▸ **Problem statement**
Each line of the entries below that includes "RFID" belongs in your answer.

▸ **Data provided**

========================================================================

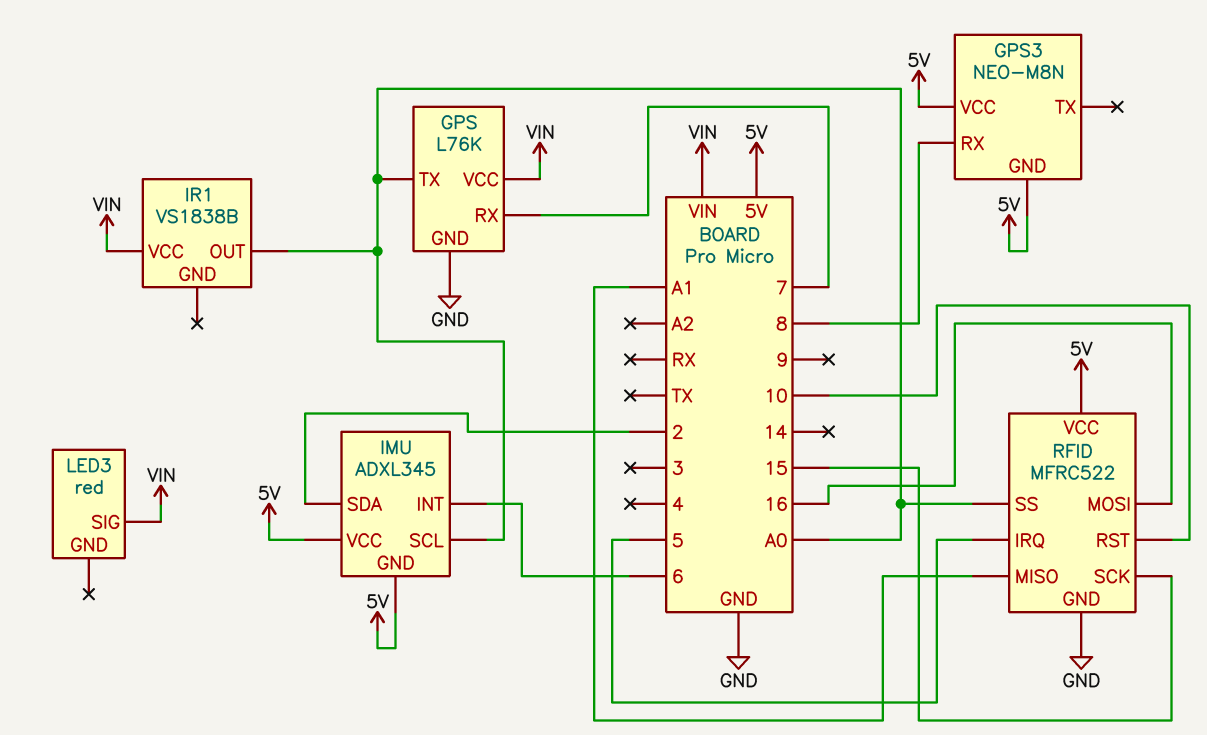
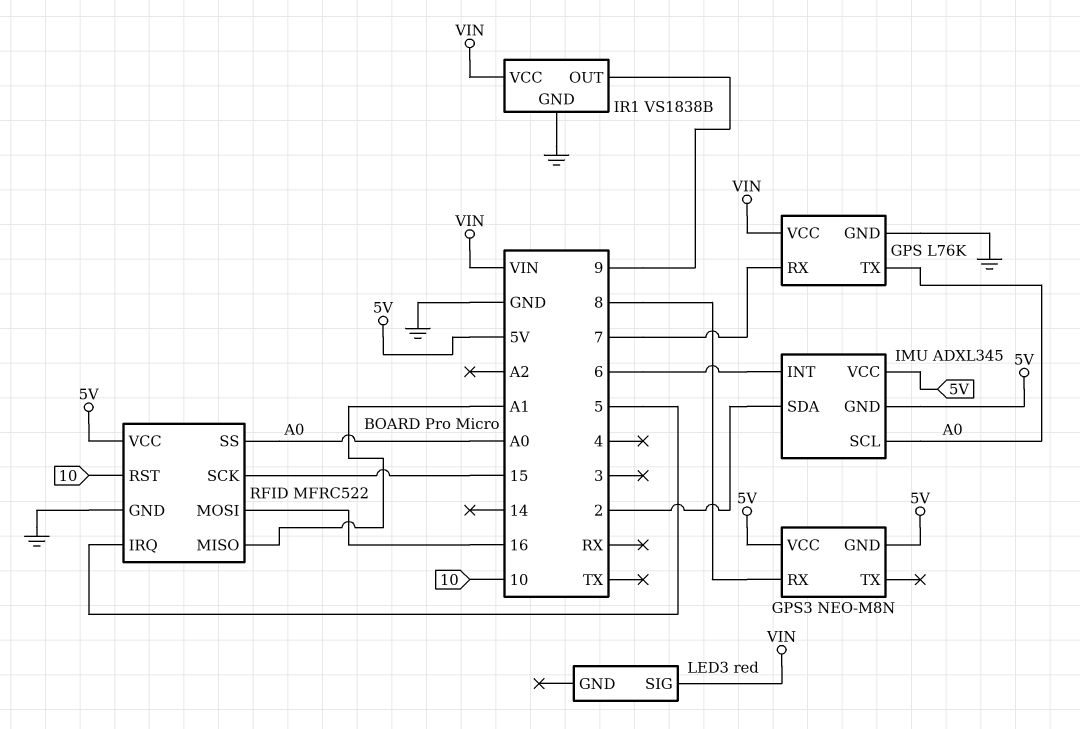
IR1 pin GND: none -> GND
IR1 pin OUT: A0 -> 9

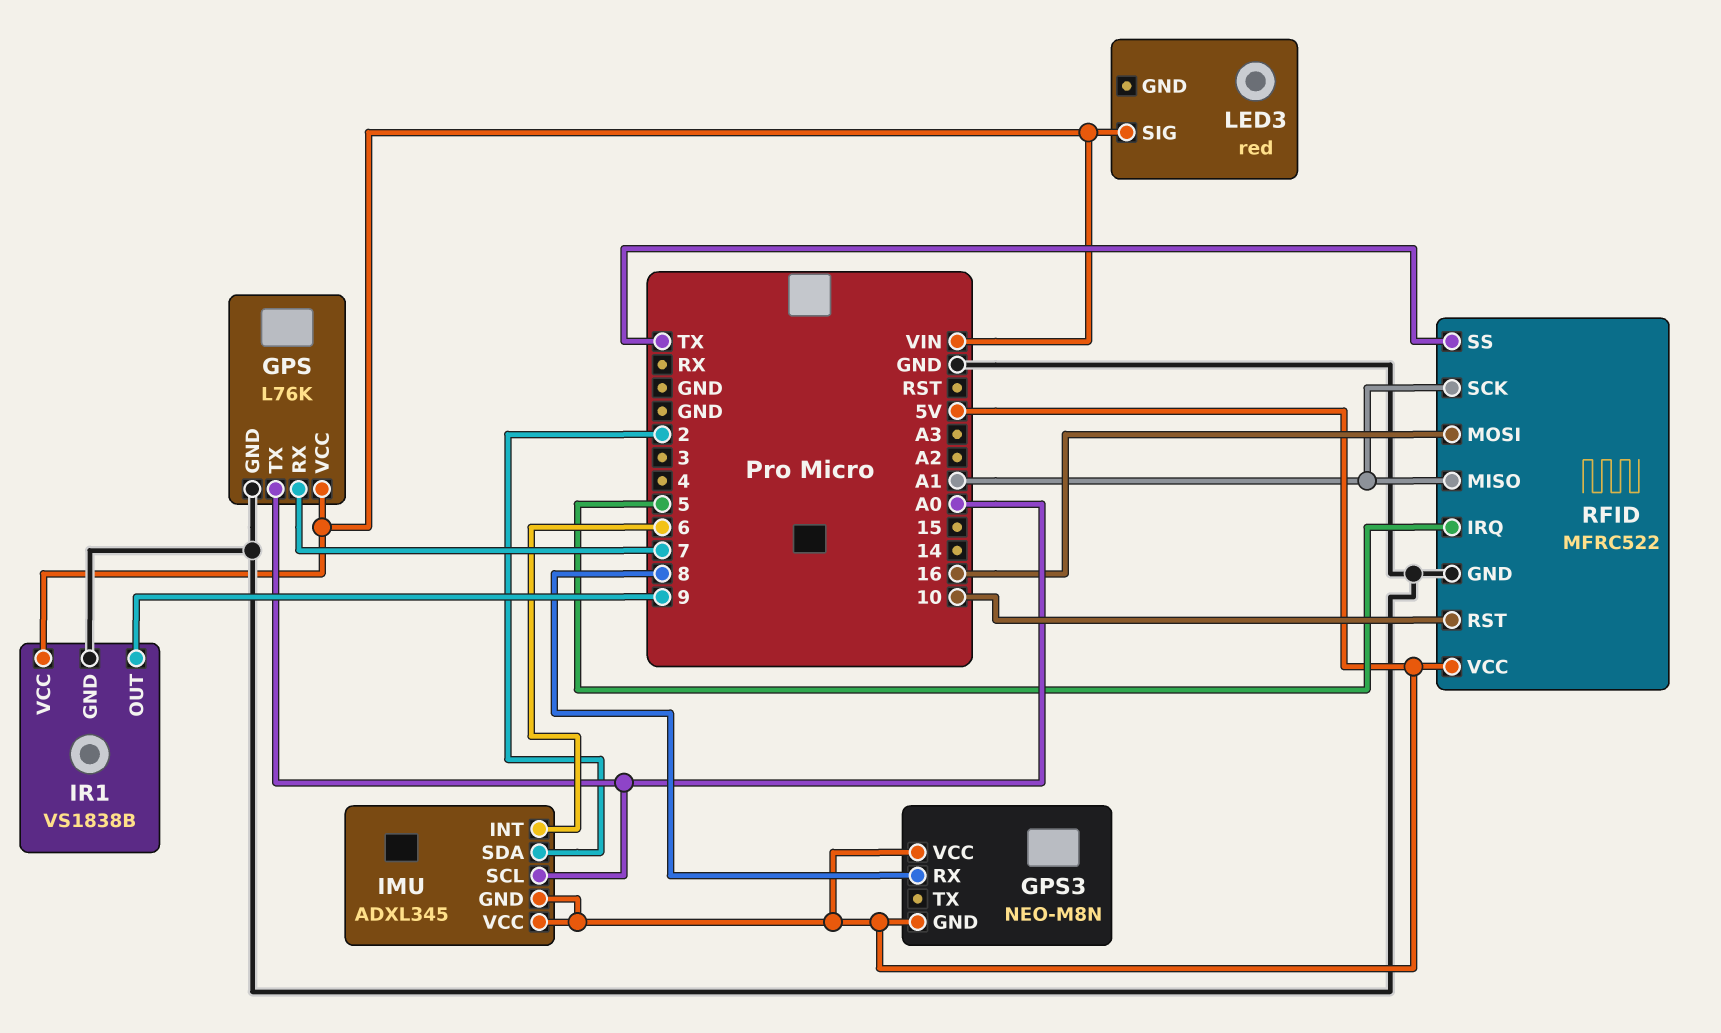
RFID pin SCK: 15 -> A1
RFID pin SS: A0 -> TX

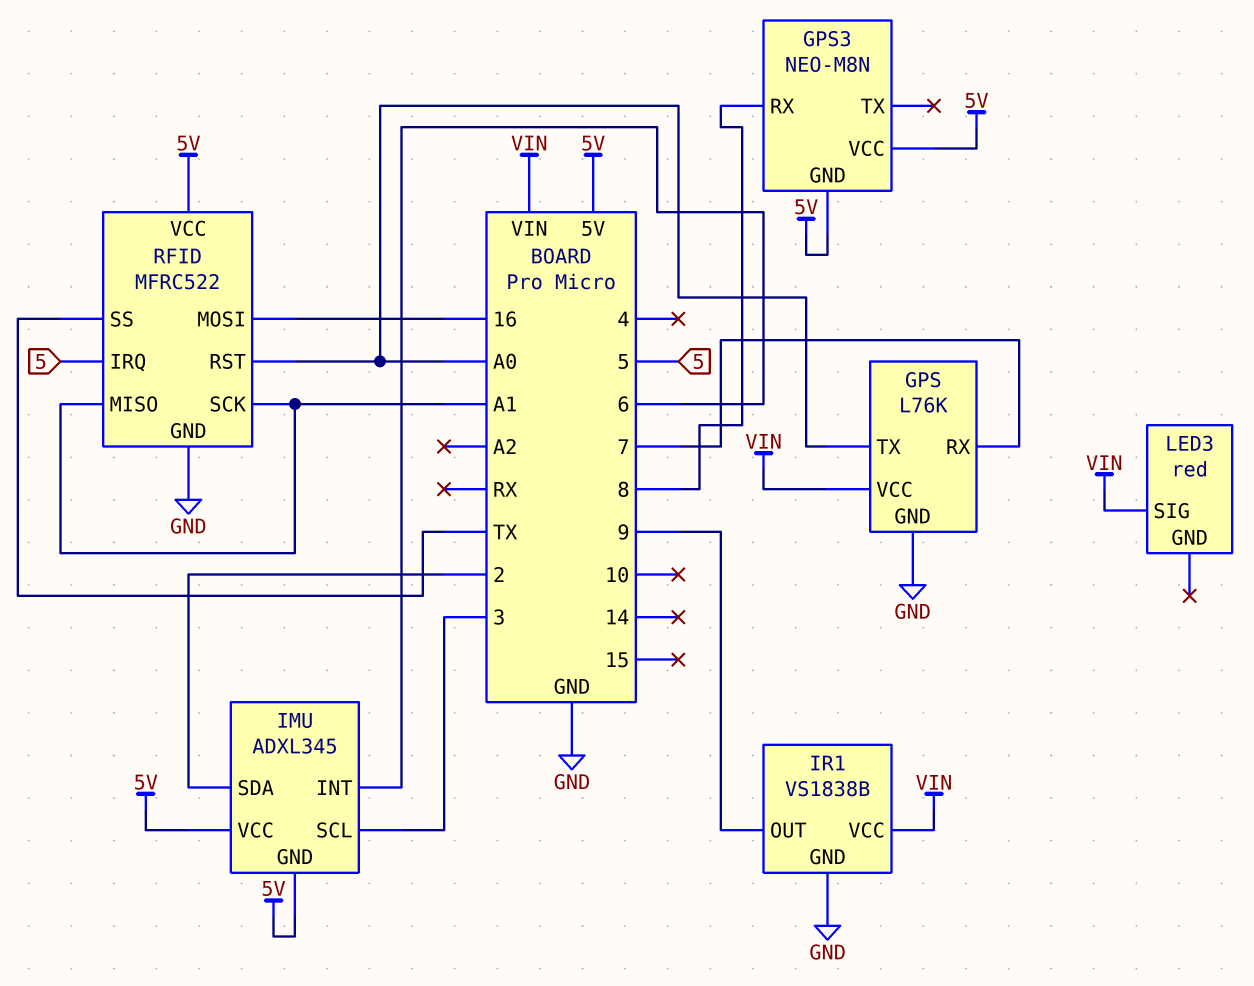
IMU pin SCL: A0 -> 3
RFID pin RST: 10 -> A0

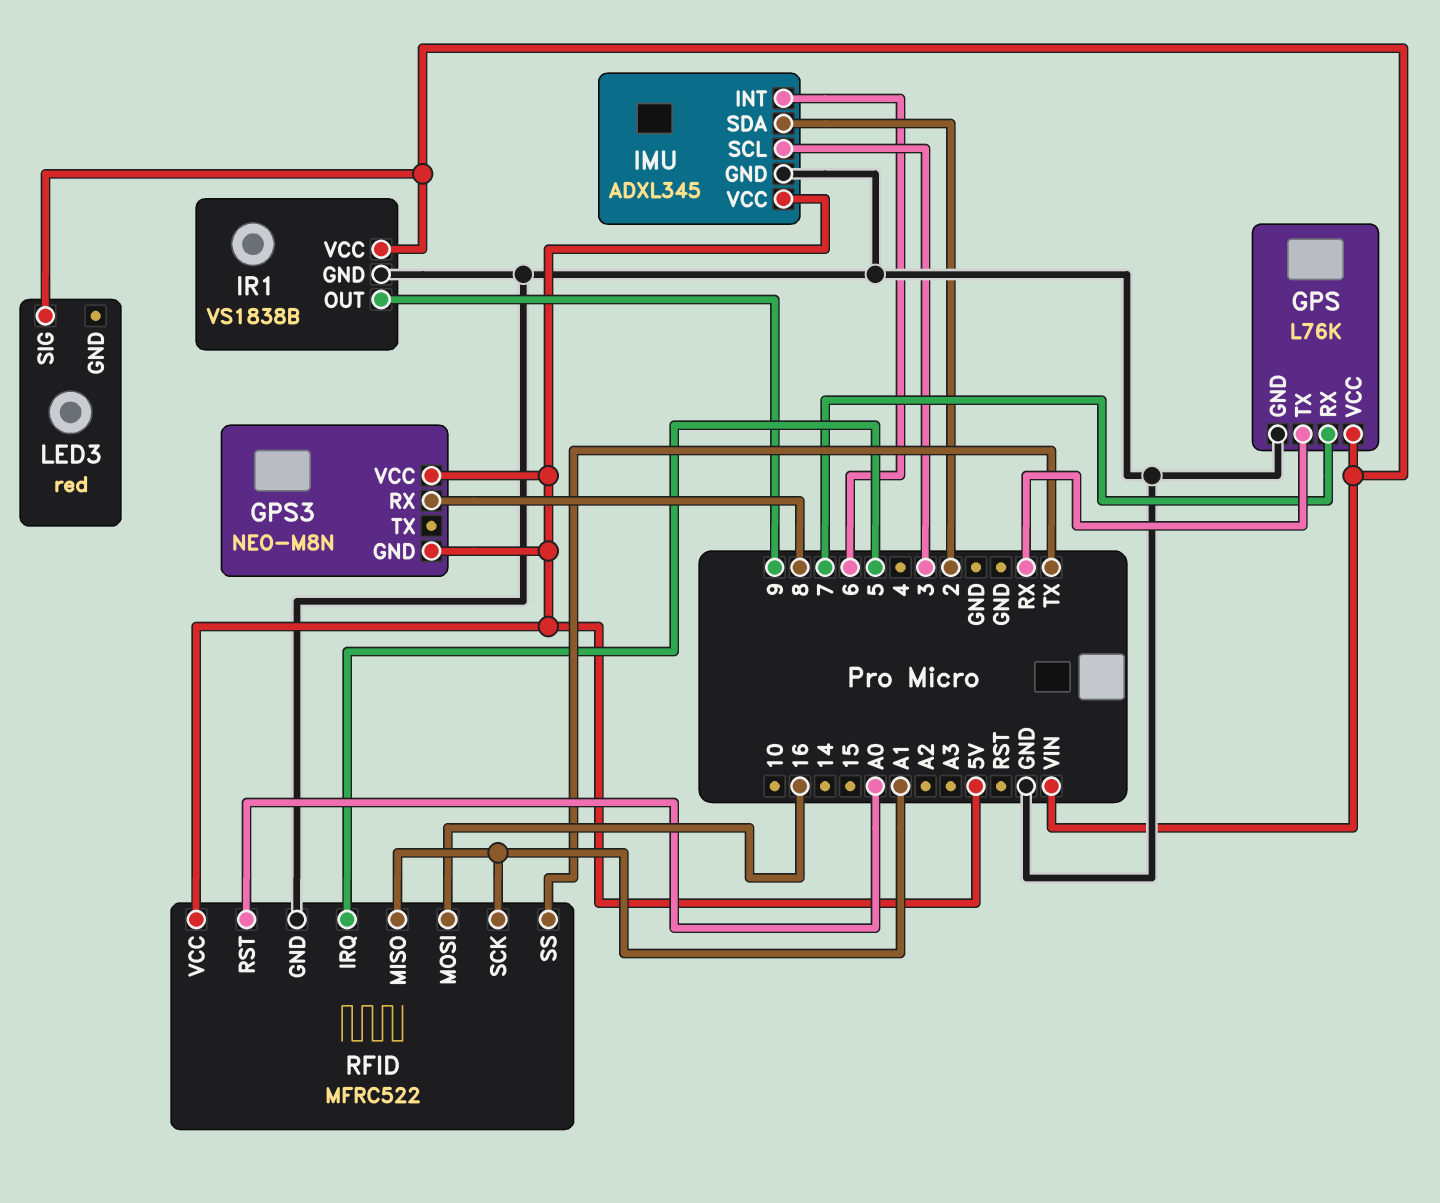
GPS pin TX: A0 -> RX
IMU pin GND: 5V -> GND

========================================================================

▸ **Your solution**
RFID pin SCK: 15 -> A1
RFID pin SS: A0 -> TX
RFID pin RST: 10 -> A0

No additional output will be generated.